In the records below, find the line that contains "(267, 276) = (277, 168): orange" and the line that contains "(271, 231) = (225, 150): none", then retype exactly those two lines and every line between them.

------------------------

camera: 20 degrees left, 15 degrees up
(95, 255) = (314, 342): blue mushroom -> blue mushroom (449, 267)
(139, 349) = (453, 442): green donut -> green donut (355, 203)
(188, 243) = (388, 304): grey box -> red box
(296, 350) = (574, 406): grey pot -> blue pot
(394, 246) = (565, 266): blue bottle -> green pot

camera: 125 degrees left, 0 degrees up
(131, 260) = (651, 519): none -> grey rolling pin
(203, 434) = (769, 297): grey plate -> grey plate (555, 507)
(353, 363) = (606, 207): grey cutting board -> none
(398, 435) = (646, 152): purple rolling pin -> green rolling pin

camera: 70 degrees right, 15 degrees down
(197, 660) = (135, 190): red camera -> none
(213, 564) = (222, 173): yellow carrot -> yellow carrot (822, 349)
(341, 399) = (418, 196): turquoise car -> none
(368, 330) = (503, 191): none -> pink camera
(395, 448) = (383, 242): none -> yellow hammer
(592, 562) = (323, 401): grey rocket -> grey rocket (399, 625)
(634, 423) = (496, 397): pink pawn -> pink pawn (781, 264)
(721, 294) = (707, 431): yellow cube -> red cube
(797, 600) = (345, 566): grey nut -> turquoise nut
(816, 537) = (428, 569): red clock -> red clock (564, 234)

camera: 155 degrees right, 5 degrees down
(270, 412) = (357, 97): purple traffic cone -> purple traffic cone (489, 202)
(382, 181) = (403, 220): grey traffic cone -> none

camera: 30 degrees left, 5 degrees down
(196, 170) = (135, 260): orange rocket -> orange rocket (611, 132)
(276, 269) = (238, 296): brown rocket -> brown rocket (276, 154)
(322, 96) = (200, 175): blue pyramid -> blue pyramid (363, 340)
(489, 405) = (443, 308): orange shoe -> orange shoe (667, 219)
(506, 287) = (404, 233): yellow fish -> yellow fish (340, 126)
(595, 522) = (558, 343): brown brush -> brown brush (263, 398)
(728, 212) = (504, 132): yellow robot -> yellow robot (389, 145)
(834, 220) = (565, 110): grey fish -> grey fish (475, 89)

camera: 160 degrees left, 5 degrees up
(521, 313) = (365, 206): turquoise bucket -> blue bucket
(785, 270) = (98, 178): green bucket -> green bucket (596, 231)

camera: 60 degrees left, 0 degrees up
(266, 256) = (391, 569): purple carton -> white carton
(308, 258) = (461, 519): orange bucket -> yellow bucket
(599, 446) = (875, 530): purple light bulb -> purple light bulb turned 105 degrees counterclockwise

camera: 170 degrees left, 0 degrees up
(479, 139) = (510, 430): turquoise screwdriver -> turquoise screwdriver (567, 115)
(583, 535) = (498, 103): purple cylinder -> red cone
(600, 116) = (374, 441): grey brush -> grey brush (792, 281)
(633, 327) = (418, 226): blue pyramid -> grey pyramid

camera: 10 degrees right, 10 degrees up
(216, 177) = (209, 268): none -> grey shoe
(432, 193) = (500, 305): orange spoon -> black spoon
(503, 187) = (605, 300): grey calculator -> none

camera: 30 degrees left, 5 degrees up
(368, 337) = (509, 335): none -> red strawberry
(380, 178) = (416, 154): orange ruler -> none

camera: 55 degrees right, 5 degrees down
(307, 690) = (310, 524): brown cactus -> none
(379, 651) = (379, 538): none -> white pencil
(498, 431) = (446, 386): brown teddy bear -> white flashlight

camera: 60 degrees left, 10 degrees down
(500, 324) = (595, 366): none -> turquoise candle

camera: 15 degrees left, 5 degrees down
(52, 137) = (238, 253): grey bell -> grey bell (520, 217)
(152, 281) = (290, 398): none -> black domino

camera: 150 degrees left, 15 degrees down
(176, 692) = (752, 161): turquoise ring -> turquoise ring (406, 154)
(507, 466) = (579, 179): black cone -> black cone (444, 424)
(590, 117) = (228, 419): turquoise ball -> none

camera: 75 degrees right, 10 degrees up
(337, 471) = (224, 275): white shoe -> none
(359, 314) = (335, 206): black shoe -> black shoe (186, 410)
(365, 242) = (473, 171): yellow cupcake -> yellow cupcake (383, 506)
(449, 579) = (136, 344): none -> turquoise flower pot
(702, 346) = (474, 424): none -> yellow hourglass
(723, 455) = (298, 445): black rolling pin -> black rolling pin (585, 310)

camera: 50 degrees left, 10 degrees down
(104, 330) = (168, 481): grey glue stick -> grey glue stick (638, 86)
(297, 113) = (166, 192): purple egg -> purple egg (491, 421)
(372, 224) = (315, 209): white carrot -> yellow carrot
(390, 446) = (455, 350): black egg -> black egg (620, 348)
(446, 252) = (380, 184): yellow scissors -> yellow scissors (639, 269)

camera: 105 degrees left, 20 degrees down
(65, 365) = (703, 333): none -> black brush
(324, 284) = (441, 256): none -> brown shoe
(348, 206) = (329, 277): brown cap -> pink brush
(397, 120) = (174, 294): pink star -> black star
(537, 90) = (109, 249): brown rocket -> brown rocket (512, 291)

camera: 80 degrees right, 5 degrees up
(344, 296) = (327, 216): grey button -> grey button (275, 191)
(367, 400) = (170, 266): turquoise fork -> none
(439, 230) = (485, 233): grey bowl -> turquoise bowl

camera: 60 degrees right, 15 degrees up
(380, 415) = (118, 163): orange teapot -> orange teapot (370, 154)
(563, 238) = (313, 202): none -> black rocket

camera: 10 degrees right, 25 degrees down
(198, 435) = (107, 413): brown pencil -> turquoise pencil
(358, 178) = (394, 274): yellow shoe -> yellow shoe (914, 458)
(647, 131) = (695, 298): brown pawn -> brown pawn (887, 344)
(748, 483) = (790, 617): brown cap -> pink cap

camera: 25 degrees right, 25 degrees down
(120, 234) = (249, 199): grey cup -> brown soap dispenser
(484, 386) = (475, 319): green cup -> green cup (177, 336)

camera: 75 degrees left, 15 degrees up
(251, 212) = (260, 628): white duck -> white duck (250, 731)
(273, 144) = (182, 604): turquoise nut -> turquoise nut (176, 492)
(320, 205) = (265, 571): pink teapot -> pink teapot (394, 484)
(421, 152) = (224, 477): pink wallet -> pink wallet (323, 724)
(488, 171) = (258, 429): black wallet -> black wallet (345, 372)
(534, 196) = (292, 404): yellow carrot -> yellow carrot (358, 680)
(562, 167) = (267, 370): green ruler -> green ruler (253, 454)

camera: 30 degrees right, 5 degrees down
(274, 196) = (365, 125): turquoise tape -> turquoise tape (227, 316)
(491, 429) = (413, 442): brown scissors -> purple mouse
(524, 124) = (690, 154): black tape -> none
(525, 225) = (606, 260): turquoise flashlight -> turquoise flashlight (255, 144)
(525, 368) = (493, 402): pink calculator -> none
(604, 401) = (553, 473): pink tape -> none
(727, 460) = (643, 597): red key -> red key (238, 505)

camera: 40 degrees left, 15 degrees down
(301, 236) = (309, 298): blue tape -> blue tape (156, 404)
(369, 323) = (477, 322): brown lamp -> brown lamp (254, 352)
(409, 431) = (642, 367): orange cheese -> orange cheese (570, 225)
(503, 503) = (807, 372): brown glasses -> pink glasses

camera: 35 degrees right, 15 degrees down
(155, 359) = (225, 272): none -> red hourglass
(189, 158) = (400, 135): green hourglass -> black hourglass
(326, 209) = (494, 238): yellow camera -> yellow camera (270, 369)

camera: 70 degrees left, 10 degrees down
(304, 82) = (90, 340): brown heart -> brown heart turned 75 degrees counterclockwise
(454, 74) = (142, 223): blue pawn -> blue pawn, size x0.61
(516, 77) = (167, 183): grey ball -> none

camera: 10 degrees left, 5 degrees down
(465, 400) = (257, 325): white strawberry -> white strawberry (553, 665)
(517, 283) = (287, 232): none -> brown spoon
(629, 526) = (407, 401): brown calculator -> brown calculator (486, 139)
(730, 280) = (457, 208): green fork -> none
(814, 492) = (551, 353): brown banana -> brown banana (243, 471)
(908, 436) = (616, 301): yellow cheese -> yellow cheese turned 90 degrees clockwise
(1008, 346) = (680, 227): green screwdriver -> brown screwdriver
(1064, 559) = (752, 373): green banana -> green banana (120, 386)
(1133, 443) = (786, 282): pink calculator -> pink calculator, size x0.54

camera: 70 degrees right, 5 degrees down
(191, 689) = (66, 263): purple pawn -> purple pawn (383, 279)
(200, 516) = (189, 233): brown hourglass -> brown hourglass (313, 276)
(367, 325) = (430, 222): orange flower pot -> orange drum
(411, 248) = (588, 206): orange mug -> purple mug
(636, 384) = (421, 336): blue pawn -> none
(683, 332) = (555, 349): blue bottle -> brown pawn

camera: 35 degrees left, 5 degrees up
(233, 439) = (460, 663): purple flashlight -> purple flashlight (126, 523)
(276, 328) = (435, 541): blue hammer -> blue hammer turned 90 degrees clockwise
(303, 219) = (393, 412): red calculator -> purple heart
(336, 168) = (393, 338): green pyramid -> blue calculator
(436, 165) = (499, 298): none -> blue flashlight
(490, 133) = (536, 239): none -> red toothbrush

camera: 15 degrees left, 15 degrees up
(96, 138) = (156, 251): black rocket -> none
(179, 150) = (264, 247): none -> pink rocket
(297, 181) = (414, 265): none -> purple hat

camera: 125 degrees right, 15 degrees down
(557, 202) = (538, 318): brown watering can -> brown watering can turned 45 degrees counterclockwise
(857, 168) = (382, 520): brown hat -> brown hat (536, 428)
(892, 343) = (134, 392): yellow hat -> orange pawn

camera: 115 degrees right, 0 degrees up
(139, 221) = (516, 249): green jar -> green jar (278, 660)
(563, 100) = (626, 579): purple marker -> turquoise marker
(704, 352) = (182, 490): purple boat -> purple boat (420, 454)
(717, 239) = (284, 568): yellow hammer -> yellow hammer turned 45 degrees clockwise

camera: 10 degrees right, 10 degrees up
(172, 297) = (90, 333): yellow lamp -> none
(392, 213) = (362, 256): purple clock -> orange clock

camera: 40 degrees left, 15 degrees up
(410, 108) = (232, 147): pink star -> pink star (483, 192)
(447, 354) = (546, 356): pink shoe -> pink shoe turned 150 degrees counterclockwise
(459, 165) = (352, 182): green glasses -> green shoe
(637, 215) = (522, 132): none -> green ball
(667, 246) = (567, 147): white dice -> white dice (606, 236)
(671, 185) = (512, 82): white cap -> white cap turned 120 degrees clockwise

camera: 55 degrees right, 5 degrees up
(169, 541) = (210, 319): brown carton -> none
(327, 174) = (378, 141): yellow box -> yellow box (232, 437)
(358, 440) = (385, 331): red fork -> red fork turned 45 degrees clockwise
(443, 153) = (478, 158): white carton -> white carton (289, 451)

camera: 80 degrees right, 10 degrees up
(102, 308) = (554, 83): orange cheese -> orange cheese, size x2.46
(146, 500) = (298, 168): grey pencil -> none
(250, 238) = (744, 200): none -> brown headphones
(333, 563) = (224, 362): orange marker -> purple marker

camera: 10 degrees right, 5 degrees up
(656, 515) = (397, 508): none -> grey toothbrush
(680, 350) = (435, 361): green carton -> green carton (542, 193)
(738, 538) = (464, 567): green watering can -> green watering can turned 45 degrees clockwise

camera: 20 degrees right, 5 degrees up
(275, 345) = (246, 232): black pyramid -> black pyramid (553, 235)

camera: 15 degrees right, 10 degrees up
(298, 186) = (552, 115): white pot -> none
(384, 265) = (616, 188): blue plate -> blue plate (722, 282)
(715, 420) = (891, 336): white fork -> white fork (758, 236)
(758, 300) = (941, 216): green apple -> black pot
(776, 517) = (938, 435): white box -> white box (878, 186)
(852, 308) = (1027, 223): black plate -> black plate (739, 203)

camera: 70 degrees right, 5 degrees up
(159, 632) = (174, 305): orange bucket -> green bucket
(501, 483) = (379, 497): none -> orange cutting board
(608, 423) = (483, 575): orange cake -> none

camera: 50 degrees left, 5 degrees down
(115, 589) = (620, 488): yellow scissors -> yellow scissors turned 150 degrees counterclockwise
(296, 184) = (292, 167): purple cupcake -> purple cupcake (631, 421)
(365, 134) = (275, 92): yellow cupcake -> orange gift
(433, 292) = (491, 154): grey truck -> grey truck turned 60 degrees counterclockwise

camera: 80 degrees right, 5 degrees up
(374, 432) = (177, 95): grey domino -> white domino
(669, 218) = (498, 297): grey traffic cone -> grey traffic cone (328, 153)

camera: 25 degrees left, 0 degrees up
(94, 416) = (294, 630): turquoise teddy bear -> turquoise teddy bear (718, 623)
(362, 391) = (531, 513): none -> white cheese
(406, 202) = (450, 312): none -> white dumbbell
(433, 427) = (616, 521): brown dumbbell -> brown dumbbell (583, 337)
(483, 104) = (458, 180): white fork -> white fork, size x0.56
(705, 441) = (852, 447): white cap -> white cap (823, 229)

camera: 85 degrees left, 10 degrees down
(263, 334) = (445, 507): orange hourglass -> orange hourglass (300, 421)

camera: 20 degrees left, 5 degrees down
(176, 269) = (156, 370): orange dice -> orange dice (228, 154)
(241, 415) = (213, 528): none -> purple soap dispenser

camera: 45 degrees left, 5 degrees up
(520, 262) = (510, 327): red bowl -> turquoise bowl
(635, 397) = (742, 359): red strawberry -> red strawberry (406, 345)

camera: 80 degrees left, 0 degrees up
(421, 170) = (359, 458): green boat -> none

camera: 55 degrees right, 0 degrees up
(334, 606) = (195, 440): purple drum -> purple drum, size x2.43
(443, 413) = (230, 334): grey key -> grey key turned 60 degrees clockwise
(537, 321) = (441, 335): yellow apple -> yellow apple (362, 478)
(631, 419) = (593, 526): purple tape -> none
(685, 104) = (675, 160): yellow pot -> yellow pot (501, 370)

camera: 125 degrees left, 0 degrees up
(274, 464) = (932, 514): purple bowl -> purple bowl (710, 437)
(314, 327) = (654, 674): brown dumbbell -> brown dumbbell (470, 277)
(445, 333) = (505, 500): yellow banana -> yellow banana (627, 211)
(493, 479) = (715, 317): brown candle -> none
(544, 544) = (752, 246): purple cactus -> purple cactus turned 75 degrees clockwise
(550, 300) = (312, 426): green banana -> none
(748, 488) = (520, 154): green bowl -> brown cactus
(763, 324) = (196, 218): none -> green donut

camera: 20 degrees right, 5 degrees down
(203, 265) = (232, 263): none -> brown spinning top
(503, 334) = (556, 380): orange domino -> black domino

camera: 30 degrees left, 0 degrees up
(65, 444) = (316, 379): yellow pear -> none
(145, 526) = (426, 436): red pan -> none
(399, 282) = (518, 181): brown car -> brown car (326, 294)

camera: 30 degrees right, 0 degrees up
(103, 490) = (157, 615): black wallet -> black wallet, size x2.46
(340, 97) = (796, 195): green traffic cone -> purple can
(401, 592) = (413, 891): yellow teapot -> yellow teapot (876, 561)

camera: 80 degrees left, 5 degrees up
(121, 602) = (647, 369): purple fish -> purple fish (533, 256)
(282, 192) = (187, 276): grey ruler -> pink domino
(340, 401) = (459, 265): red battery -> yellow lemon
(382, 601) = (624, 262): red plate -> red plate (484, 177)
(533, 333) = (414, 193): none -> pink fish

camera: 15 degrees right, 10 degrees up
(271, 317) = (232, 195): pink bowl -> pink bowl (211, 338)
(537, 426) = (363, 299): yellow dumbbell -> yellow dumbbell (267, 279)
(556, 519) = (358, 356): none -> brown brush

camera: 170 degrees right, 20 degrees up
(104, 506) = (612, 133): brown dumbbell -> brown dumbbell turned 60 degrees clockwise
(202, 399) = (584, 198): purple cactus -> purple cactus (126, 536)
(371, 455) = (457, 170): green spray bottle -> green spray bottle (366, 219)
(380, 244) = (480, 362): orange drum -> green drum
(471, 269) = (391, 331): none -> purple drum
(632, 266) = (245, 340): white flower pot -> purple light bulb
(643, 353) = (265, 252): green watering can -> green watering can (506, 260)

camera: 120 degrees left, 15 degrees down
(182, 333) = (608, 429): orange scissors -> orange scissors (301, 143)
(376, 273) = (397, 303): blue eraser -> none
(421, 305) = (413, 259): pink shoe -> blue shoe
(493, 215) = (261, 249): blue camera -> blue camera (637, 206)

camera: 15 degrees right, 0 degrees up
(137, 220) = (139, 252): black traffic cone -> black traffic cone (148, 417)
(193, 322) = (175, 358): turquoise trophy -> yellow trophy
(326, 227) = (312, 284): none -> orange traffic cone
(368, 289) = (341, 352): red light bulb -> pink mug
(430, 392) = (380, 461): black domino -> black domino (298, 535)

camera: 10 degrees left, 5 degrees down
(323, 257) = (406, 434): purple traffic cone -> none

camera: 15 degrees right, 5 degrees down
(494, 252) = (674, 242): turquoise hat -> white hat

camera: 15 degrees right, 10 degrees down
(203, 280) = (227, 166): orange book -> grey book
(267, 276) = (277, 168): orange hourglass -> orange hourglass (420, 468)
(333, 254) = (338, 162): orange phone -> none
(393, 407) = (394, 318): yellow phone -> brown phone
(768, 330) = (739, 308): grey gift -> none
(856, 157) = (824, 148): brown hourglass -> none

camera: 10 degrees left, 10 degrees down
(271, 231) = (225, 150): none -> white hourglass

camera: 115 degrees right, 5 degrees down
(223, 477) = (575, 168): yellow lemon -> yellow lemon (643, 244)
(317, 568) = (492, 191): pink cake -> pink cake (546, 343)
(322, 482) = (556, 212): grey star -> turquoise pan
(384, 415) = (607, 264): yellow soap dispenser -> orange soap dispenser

------------------------

- **ANSWER AREA**
(267, 276) = (277, 168): orange hourglass -> orange hourglass (420, 468)
(333, 254) = (338, 162): orange phone -> none
(393, 407) = (394, 318): yellow phone -> brown phone
(768, 330) = (739, 308): grey gift -> none
(856, 157) = (824, 148): brown hourglass -> none

camera: 10 degrees left, 10 degrees down
(271, 231) = (225, 150): none -> white hourglass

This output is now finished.